**Brief**: The listing below holds a line with "camera: 45 degrees left, 5 degrees down" and a line with "orange cheese [473,309,556,380] -> none". Reproduce those two lines exactly, plus everything between them.

**Input for this task**:
++++++++++

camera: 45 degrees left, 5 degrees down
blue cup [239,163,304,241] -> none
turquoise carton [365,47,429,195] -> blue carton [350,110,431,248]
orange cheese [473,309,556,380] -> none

++++++++++

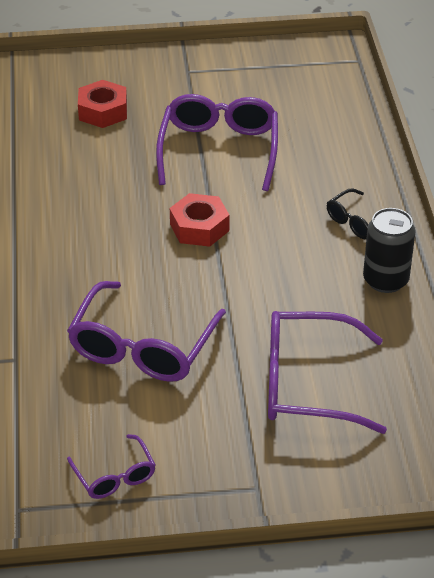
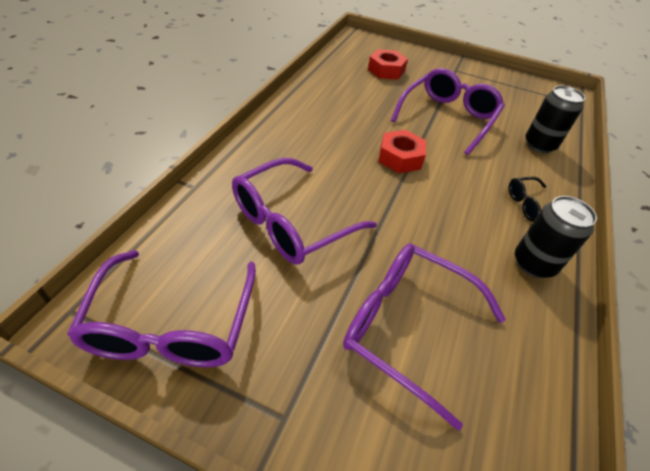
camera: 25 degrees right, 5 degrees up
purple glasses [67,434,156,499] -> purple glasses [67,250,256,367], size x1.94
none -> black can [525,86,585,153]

++++++++++

**Response to the task**:
camera: 45 degrees left, 5 degrees down
blue cup [239,163,304,241] -> none
turquoise carton [365,47,429,195] -> blue carton [350,110,431,248]
orange cheese [473,309,556,380] -> none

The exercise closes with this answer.